▸ ASSIGNMENT
Copy verbatim the block of lines in the entries below whose first line contains "grey_runopese (1st from" and whose last line contains "465, 622, 536)". Leave out all other lines.

○ ○ ○ ○ ○ ○ ○

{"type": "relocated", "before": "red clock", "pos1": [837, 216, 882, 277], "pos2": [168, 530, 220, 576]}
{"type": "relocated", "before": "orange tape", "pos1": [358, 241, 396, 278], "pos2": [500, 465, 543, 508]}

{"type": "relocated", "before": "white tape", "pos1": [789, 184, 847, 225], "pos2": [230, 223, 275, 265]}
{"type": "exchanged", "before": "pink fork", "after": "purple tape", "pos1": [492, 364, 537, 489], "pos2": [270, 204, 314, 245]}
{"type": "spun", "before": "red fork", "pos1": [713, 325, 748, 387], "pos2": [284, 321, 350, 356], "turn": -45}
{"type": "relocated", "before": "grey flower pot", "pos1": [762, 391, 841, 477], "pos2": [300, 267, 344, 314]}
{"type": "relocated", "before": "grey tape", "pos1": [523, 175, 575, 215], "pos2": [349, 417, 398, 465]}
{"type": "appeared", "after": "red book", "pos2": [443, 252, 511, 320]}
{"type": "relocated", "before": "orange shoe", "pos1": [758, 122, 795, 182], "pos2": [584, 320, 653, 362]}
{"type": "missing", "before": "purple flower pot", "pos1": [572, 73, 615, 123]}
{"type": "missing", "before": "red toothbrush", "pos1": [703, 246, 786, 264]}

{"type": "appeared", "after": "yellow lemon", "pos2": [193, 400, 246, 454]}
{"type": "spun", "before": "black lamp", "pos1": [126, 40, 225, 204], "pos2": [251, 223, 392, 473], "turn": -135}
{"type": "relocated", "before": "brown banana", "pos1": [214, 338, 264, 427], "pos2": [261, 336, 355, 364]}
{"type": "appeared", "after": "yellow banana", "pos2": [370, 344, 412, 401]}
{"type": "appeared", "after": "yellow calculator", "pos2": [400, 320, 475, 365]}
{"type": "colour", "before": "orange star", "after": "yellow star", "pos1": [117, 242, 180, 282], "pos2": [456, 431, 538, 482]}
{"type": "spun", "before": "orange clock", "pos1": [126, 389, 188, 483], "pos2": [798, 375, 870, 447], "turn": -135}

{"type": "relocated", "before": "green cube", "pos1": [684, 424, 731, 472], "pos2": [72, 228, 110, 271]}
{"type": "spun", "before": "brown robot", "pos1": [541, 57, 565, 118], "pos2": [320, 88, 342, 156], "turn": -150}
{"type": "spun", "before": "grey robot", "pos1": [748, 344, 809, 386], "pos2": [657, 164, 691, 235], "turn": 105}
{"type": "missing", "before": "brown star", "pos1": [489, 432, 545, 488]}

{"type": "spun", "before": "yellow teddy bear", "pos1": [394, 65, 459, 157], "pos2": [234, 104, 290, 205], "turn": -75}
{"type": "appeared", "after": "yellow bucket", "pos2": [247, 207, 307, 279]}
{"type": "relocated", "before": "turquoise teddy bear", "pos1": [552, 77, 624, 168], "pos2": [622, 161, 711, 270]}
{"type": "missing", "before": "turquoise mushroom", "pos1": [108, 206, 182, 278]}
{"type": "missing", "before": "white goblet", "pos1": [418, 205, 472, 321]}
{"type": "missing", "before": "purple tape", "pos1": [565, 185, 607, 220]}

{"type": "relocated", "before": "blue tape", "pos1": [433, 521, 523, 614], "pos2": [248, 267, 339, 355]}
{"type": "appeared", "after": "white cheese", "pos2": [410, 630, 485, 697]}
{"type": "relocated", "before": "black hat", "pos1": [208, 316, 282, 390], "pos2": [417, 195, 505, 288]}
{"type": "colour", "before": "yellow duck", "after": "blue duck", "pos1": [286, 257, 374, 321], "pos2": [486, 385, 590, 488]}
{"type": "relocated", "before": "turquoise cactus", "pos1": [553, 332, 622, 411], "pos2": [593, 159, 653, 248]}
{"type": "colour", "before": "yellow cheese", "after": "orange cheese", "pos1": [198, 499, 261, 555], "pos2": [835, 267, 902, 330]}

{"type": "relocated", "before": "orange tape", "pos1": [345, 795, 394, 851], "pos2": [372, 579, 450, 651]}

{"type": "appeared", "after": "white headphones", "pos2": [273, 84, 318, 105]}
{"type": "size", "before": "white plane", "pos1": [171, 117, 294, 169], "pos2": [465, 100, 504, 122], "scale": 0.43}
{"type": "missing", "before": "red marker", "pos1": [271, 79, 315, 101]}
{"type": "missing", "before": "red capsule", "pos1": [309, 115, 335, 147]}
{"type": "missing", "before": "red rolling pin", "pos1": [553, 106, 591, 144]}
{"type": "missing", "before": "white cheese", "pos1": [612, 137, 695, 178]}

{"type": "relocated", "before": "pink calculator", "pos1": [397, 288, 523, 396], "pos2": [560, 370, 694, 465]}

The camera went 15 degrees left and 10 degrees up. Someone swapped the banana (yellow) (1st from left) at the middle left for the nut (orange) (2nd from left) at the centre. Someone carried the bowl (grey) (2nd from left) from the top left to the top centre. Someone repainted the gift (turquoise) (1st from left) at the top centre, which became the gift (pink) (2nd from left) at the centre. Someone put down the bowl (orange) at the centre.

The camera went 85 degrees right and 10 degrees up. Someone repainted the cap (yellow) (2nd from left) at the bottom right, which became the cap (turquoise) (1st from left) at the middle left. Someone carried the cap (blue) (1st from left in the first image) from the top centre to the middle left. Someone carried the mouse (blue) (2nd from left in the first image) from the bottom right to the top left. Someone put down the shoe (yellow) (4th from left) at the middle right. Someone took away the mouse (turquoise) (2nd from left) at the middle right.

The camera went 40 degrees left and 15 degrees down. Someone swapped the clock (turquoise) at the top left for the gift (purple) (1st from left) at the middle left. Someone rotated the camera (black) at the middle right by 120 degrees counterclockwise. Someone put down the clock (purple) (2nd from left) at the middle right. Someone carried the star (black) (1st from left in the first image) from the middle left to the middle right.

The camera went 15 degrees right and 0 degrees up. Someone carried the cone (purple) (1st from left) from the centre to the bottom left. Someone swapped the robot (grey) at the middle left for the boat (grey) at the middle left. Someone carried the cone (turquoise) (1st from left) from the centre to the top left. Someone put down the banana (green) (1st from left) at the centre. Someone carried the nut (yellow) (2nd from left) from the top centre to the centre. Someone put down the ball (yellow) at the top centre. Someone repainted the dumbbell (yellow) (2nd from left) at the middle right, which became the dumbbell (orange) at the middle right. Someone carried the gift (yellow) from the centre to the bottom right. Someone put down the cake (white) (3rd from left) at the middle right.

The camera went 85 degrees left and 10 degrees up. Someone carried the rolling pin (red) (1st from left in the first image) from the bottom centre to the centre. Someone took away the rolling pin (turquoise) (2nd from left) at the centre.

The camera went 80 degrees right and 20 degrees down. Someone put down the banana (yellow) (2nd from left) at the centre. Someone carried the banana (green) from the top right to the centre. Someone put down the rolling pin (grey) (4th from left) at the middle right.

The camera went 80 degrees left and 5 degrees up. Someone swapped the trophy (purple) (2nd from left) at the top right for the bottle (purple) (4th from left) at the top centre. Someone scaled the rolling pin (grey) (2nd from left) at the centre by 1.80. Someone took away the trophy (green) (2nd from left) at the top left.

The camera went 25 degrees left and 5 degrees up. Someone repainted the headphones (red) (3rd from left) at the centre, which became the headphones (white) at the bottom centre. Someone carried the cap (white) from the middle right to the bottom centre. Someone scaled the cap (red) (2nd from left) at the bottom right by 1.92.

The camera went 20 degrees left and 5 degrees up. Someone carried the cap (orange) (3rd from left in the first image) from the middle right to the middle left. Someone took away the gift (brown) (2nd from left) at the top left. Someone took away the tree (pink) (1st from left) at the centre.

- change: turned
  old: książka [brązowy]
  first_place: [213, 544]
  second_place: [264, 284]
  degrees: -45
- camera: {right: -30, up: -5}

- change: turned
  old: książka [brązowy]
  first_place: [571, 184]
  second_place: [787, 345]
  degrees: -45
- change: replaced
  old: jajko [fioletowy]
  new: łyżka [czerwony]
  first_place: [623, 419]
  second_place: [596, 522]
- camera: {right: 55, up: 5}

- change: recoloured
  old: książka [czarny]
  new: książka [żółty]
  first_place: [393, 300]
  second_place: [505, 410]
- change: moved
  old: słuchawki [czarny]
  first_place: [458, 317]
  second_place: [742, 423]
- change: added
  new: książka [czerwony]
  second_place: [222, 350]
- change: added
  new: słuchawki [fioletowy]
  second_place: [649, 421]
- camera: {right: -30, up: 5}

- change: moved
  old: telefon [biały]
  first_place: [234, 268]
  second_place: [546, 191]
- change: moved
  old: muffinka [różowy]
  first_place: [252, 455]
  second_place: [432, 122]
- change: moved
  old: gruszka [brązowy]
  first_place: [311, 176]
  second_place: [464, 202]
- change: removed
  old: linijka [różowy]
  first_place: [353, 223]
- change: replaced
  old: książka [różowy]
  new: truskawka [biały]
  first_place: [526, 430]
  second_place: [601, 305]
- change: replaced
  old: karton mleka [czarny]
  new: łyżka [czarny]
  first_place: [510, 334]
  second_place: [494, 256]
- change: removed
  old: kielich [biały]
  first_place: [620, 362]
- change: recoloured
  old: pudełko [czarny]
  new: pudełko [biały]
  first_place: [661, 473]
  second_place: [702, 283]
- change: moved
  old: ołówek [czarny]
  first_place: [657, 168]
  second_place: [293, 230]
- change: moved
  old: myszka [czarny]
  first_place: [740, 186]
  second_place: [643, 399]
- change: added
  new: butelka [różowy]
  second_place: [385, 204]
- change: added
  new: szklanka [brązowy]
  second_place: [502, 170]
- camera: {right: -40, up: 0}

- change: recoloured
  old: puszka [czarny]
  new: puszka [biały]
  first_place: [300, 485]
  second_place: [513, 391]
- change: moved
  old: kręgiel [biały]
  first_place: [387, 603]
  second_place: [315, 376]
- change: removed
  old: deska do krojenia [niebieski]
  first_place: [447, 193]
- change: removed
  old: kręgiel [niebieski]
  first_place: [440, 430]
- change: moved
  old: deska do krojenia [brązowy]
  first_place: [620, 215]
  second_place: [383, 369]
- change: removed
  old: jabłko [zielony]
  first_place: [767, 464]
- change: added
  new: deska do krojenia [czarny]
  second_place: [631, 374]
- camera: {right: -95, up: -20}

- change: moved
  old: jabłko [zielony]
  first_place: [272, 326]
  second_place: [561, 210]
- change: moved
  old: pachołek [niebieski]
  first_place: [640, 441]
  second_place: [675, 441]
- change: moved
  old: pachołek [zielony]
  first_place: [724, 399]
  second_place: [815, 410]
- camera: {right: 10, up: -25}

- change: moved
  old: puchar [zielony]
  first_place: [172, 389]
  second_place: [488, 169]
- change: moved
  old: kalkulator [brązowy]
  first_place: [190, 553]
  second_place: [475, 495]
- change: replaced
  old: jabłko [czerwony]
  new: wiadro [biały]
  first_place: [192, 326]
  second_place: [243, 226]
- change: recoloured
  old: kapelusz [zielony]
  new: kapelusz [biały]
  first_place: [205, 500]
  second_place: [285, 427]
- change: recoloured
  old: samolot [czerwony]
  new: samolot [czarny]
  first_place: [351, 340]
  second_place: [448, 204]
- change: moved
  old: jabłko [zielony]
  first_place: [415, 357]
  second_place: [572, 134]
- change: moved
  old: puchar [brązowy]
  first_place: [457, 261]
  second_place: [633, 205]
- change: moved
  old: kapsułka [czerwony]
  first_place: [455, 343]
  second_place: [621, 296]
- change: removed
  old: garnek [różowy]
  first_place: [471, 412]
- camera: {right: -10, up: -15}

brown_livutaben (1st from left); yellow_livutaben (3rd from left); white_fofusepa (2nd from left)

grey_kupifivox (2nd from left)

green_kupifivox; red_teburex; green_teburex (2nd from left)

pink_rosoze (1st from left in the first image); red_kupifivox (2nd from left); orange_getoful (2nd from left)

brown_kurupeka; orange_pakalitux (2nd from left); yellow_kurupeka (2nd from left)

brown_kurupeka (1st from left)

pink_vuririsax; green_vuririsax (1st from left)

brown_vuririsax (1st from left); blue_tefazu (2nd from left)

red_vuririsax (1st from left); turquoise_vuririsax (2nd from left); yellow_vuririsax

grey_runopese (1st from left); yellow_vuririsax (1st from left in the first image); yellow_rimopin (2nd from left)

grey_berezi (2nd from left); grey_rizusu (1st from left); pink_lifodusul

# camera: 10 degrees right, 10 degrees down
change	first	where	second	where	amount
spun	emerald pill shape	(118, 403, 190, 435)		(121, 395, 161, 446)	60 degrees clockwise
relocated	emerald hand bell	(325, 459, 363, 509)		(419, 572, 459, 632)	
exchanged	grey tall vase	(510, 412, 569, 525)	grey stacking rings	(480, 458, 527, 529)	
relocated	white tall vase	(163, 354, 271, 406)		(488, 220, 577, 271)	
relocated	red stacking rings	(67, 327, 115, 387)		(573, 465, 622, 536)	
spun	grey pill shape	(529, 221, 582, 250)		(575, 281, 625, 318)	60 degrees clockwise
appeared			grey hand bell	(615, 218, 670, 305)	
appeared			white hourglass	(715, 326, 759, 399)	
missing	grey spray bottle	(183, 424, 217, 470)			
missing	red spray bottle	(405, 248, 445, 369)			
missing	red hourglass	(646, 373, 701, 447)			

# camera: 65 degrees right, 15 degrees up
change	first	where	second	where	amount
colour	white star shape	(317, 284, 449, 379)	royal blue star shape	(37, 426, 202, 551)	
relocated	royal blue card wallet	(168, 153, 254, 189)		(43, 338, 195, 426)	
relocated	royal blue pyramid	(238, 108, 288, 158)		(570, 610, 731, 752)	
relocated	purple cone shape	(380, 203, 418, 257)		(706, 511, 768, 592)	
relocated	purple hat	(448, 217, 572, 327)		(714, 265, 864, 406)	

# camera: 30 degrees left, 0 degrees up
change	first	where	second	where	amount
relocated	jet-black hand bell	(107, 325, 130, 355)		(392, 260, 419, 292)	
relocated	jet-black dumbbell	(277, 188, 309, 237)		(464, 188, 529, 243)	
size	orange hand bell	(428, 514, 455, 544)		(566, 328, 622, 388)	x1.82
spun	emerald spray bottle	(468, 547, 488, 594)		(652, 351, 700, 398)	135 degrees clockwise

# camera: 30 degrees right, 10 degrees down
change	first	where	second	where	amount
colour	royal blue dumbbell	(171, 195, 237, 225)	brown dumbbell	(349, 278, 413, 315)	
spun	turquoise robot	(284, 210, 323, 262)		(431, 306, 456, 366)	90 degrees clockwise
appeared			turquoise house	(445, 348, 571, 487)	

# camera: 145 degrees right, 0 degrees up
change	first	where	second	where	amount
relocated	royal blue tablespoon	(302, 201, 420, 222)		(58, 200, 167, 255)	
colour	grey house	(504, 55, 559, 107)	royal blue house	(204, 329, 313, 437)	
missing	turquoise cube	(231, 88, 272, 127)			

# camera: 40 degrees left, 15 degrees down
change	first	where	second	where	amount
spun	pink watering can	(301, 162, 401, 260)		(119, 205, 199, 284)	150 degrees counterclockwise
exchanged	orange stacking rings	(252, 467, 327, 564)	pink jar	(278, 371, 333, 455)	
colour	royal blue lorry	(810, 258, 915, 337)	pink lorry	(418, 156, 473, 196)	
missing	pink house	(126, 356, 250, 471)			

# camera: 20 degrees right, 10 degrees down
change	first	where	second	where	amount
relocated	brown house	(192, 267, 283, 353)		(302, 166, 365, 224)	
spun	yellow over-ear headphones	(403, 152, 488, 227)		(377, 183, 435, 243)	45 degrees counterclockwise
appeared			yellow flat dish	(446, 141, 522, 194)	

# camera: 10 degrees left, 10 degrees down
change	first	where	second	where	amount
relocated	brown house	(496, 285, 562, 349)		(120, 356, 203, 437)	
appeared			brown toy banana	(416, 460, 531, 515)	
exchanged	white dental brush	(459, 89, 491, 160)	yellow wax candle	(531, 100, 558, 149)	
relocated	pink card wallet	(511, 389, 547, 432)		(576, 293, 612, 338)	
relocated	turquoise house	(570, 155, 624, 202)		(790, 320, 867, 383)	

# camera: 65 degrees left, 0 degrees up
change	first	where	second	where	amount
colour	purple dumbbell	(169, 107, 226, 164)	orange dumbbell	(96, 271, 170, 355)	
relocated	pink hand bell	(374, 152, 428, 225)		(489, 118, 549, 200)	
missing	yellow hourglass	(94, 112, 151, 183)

○ ○ ○ ○ ○ ○ ○

▸ EXERCISE RESPONSE
grey_runopese (1st from left); yellow_vuririsax (1st from left in the first image); yellow_rimopin (2nd from left)

grey_berezi (2nd from left); grey_rizusu (1st from left); pink_lifodusul

# camera: 10 degrees right, 10 degrees down
change	first	where	second	where	amount
spun	emerald pill shape	(118, 403, 190, 435)		(121, 395, 161, 446)	60 degrees clockwise
relocated	emerald hand bell	(325, 459, 363, 509)		(419, 572, 459, 632)	
exchanged	grey tall vase	(510, 412, 569, 525)	grey stacking rings	(480, 458, 527, 529)	
relocated	white tall vase	(163, 354, 271, 406)		(488, 220, 577, 271)	
relocated	red stacking rings	(67, 327, 115, 387)		(573, 465, 622, 536)	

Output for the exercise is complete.